** Information provided follows **

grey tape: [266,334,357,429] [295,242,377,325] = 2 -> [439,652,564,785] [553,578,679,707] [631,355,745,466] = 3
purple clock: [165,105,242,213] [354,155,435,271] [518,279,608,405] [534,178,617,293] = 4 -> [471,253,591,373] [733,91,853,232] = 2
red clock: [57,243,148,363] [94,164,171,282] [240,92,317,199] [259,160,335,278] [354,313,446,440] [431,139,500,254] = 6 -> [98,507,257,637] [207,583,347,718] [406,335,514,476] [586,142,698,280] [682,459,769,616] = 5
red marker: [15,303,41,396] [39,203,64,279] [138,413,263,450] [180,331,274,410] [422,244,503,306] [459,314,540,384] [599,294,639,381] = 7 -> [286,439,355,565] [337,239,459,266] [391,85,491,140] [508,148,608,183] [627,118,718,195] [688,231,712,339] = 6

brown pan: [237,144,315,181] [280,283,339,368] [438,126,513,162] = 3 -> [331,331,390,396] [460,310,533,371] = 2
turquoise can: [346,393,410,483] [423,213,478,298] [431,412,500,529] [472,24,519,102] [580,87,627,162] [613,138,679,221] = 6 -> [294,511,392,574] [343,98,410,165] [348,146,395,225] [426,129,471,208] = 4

** End of Information provided **

> _What to do_
The task calls for all lines in the entries that hold "clock".

> _Task response_
purple clock: [165,105,242,213] [354,155,435,271] [518,279,608,405] [534,178,617,293] = 4 -> [471,253,591,373] [733,91,853,232] = 2
red clock: [57,243,148,363] [94,164,171,282] [240,92,317,199] [259,160,335,278] [354,313,446,440] [431,139,500,254] = 6 -> [98,507,257,637] [207,583,347,718] [406,335,514,476] [586,142,698,280] [682,459,769,616] = 5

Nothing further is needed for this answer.